▽
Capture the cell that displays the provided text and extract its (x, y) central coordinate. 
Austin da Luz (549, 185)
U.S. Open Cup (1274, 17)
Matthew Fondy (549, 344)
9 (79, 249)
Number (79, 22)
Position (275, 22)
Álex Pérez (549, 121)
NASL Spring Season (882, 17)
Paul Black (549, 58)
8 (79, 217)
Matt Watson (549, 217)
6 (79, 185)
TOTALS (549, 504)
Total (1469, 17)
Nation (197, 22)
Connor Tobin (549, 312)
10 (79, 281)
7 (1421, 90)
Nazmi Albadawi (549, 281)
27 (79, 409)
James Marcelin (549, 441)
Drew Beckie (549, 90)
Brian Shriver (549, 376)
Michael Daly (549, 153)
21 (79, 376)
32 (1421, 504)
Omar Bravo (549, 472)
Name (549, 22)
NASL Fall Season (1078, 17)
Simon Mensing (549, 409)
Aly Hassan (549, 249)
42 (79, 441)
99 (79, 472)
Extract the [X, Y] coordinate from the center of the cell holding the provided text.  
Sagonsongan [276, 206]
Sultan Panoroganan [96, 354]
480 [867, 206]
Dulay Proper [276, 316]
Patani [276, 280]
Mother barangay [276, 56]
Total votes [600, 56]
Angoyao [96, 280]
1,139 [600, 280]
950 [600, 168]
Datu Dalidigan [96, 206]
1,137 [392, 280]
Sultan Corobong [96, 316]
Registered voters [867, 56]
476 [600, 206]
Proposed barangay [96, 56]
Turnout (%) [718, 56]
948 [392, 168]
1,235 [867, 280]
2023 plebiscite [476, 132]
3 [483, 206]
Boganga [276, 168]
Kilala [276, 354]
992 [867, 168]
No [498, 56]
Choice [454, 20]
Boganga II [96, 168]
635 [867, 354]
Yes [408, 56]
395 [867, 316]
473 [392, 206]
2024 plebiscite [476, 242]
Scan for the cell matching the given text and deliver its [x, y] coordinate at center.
△
Return every line of the data that contains the string "center". Case counts.

Extract the [X, Y] coordinate from the center of the cell holding the provided text.  
Scan for the cell matching the given text and deliver its [x, y] coordinate at center.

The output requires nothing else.